Activity: What is needed here is every entry, retyped exactly.

Material provided:
==================================================
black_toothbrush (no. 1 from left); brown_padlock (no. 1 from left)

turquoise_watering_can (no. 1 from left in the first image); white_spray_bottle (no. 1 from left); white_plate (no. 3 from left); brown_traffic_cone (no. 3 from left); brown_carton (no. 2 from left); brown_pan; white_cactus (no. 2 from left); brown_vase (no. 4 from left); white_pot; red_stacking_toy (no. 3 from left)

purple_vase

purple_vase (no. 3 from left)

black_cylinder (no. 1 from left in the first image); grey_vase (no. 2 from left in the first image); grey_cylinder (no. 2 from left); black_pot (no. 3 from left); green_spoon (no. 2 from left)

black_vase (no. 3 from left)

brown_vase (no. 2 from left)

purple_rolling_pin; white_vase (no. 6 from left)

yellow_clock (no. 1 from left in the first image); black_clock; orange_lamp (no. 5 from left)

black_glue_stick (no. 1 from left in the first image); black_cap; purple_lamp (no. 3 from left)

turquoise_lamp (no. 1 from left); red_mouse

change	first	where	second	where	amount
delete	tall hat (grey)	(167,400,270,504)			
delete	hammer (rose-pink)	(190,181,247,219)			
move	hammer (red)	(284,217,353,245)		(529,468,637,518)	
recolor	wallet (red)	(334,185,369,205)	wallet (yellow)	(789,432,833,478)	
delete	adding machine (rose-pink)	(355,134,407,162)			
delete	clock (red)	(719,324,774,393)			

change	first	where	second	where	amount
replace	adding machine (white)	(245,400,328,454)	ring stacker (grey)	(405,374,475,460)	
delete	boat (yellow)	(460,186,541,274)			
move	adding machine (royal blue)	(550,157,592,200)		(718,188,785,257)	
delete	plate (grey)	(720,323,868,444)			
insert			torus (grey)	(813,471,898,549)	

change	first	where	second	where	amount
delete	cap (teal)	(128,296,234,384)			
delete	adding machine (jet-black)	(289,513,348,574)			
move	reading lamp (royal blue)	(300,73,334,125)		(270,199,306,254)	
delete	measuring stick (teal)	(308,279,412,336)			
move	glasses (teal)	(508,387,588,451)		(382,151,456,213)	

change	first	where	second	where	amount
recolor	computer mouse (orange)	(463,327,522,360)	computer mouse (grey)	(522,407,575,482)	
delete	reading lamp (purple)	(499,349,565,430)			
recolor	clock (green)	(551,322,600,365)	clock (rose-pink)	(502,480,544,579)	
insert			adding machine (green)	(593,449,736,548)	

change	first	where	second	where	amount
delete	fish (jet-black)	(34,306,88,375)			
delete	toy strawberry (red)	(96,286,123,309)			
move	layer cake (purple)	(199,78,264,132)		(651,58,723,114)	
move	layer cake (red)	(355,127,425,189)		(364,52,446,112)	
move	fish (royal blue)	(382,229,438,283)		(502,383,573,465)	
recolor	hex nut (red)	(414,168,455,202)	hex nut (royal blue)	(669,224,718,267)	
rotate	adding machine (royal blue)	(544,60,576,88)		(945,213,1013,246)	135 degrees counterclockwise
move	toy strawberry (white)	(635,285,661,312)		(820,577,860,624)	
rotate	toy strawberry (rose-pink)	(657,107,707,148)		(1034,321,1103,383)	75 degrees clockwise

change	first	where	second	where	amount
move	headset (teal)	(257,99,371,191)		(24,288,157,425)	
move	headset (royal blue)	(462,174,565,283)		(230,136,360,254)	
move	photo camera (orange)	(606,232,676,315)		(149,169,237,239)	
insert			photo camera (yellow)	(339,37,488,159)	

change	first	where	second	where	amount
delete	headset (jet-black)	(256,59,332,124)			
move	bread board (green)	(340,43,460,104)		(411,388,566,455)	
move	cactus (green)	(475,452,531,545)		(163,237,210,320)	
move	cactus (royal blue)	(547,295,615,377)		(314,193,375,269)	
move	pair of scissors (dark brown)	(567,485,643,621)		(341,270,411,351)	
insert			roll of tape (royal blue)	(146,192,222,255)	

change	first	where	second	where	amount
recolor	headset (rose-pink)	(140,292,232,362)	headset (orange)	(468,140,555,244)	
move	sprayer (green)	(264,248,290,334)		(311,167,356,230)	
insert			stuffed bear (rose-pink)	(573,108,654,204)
==================================================
Response area:
black_toothbrush (no. 1 from left); brown_padlock (no. 1 from left)

turquoise_watering_can (no. 1 from left in the first image); white_spray_bottle (no. 1 from left); white_plate (no. 3 from left); brown_traffic_cone (no. 3 from left); brown_carton (no. 2 from left); brown_pan; white_cactus (no. 2 from left); brown_vase (no. 4 from left); white_pot; red_stacking_toy (no. 3 from left)

purple_vase

purple_vase (no. 3 from left)

black_cylinder (no. 1 from left in the first image); grey_vase (no. 2 from left in the first image); grey_cylinder (no. 2 from left); black_pot (no. 3 from left); green_spoon (no. 2 from left)

black_vase (no. 3 from left)

brown_vase (no. 2 from left)

purple_rolling_pin; white_vase (no. 6 from left)

yellow_clock (no. 1 from left in the first image); black_clock; orange_lamp (no. 5 from left)

black_glue_stick (no. 1 from left in the first image); black_cap; purple_lamp (no. 3 from left)

turquoise_lamp (no. 1 from left); red_mouse

change	first	where	second	where	amount
delete	tall hat (grey)	(167,400,270,504)			
delete	hammer (rose-pink)	(190,181,247,219)			
move	hammer (red)	(284,217,353,245)		(529,468,637,518)	
recolor	wallet (red)	(334,185,369,205)	wallet (yellow)	(789,432,833,478)	
delete	adding machine (rose-pink)	(355,134,407,162)			
delete	clock (red)	(719,324,774,393)			

change	first	where	second	where	amount
replace	adding machine (white)	(245,400,328,454)	ring stacker (grey)	(405,374,475,460)	
delete	boat (yellow)	(460,186,541,274)			
move	adding machine (royal blue)	(550,157,592,200)		(718,188,785,257)	
delete	plate (grey)	(720,323,868,444)			
insert			torus (grey)	(813,471,898,549)	

change	first	where	second	where	amount
delete	cap (teal)	(128,296,234,384)			
delete	adding machine (jet-black)	(289,513,348,574)			
move	reading lamp (royal blue)	(300,73,334,125)		(270,199,306,254)	
delete	measuring stick (teal)	(308,279,412,336)			
move	glasses (teal)	(508,387,588,451)		(382,151,456,213)	

change	first	where	second	where	amount
recolor	computer mouse (orange)	(463,327,522,360)	computer mouse (grey)	(522,407,575,482)	
delete	reading lamp (purple)	(499,349,565,430)			
recolor	clock (green)	(551,322,600,365)	clock (rose-pink)	(502,480,544,579)	
insert			adding machine (green)	(593,449,736,548)	

change	first	where	second	where	amount
delete	fish (jet-black)	(34,306,88,375)			
delete	toy strawberry (red)	(96,286,123,309)			
move	layer cake (purple)	(199,78,264,132)		(651,58,723,114)	
move	layer cake (red)	(355,127,425,189)		(364,52,446,112)	
move	fish (royal blue)	(382,229,438,283)		(502,383,573,465)	
recolor	hex nut (red)	(414,168,455,202)	hex nut (royal blue)	(669,224,718,267)	
rotate	adding machine (royal blue)	(544,60,576,88)		(945,213,1013,246)	135 degrees counterclockwise
move	toy strawberry (white)	(635,285,661,312)		(820,577,860,624)	
rotate	toy strawberry (rose-pink)	(657,107,707,148)		(1034,321,1103,383)	75 degrees clockwise

change	first	where	second	where	amount
move	headset (teal)	(257,99,371,191)		(24,288,157,425)	
move	headset (royal blue)	(462,174,565,283)		(230,136,360,254)	
move	photo camera (orange)	(606,232,676,315)		(149,169,237,239)	
insert			photo camera (yellow)	(339,37,488,159)	

change	first	where	second	where	amount
delete	headset (jet-black)	(256,59,332,124)			
move	bread board (green)	(340,43,460,104)		(411,388,566,455)	
move	cactus (green)	(475,452,531,545)		(163,237,210,320)	
move	cactus (royal blue)	(547,295,615,377)		(314,193,375,269)	
move	pair of scissors (dark brown)	(567,485,643,621)		(341,270,411,351)	
insert			roll of tape (royal blue)	(146,192,222,255)	

change	first	where	second	where	amount
recolor	headset (rose-pink)	(140,292,232,362)	headset (orange)	(468,140,555,244)	
move	sprayer (green)	(264,248,290,334)		(311,167,356,230)	
insert			stuffed bear (rose-pink)	(573,108,654,204)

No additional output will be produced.